# Requirement
Rewrite the listing below with each "counterclockwise" replaced by "anticlockwise", leaving every other word and number unchanged.

start Information shown

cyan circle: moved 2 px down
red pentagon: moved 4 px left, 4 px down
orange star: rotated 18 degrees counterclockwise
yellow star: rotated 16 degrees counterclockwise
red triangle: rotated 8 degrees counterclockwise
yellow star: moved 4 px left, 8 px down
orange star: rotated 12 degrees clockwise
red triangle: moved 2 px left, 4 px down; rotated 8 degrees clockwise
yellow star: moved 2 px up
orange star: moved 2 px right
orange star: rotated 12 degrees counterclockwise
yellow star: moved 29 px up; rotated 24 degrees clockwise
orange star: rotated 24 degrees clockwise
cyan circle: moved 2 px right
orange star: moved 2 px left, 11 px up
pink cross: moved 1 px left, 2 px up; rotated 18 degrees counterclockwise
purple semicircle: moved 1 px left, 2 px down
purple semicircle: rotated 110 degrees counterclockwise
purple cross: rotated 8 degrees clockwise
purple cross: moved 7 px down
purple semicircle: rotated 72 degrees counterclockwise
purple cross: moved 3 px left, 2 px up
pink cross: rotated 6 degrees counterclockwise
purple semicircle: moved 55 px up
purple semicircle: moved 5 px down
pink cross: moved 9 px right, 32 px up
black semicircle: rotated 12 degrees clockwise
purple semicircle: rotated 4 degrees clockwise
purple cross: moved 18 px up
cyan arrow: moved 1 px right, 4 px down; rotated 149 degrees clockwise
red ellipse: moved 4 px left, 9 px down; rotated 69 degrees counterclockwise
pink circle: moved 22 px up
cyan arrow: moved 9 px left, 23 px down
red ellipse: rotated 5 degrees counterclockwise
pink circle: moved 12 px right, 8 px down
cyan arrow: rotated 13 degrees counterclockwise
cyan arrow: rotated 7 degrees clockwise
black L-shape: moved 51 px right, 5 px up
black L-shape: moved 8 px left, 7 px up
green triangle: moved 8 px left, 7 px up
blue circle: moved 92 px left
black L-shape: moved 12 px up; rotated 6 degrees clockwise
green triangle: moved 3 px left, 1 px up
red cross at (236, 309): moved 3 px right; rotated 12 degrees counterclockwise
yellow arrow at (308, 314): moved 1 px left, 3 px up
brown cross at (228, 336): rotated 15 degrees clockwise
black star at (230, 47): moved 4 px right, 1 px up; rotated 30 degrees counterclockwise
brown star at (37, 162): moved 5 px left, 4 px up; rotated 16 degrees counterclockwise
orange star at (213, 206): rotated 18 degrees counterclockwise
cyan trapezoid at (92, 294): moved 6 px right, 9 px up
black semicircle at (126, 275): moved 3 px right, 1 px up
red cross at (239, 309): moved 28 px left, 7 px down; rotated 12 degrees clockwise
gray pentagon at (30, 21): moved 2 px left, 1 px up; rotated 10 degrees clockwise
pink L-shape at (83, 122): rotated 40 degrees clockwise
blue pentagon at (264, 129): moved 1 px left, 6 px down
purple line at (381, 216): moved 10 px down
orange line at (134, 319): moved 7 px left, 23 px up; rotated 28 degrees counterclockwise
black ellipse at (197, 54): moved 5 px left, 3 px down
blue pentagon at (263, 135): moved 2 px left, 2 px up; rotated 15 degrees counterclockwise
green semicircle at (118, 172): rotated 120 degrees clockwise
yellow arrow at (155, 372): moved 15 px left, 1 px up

end Information shown

# Written answer
cyan circle: moved 2 px down
red pentagon: moved 4 px left, 4 px down
orange star: rotated 18 degrees anticlockwise
yellow star: rotated 16 degrees anticlockwise
red triangle: rotated 8 degrees anticlockwise
yellow star: moved 4 px left, 8 px down
orange star: rotated 12 degrees clockwise
red triangle: moved 2 px left, 4 px down; rotated 8 degrees clockwise
yellow star: moved 2 px up
orange star: moved 2 px right
orange star: rotated 12 degrees anticlockwise
yellow star: moved 29 px up; rotated 24 degrees clockwise
orange star: rotated 24 degrees clockwise
cyan circle: moved 2 px right
orange star: moved 2 px left, 11 px up
pink cross: moved 1 px left, 2 px up; rotated 18 degrees anticlockwise
purple semicircle: moved 1 px left, 2 px down
purple semicircle: rotated 110 degrees anticlockwise
purple cross: rotated 8 degrees clockwise
purple cross: moved 7 px down
purple semicircle: rotated 72 degrees anticlockwise
purple cross: moved 3 px left, 2 px up
pink cross: rotated 6 degrees anticlockwise
purple semicircle: moved 55 px up
purple semicircle: moved 5 px down
pink cross: moved 9 px right, 32 px up
black semicircle: rotated 12 degrees clockwise
purple semicircle: rotated 4 degrees clockwise
purple cross: moved 18 px up
cyan arrow: moved 1 px right, 4 px down; rotated 149 degrees clockwise
red ellipse: moved 4 px left, 9 px down; rotated 69 degrees anticlockwise
pink circle: moved 22 px up
cyan arrow: moved 9 px left, 23 px down
red ellipse: rotated 5 degrees anticlockwise
pink circle: moved 12 px right, 8 px down
cyan arrow: rotated 13 degrees anticlockwise
cyan arrow: rotated 7 degrees clockwise
black L-shape: moved 51 px right, 5 px up
black L-shape: moved 8 px left, 7 px up
green triangle: moved 8 px left, 7 px up
blue circle: moved 92 px left
black L-shape: moved 12 px up; rotated 6 degrees clockwise
green triangle: moved 3 px left, 1 px up
red cross at (236, 309): moved 3 px right; rotated 12 degrees anticlockwise
yellow arrow at (308, 314): moved 1 px left, 3 px up
brown cross at (228, 336): rotated 15 degrees clockwise
black star at (230, 47): moved 4 px right, 1 px up; rotated 30 degrees anticlockwise
brown star at (37, 162): moved 5 px left, 4 px up; rotated 16 degrees anticlockwise
orange star at (213, 206): rotated 18 degrees anticlockwise
cyan trapezoid at (92, 294): moved 6 px right, 9 px up
black semicircle at (126, 275): moved 3 px right, 1 px up
red cross at (239, 309): moved 28 px left, 7 px down; rotated 12 degrees clockwise
gray pentagon at (30, 21): moved 2 px left, 1 px up; rotated 10 degrees clockwise
pink L-shape at (83, 122): rotated 40 degrees clockwise
blue pentagon at (264, 129): moved 1 px left, 6 px down
purple line at (381, 216): moved 10 px down
orange line at (134, 319): moved 7 px left, 23 px up; rotated 28 degrees anticlockwise
black ellipse at (197, 54): moved 5 px left, 3 px down
blue pentagon at (263, 135): moved 2 px left, 2 px up; rotated 15 degrees anticlockwise
green semicircle at (118, 172): rotated 120 degrees clockwise
yellow arrow at (155, 372): moved 15 px left, 1 px up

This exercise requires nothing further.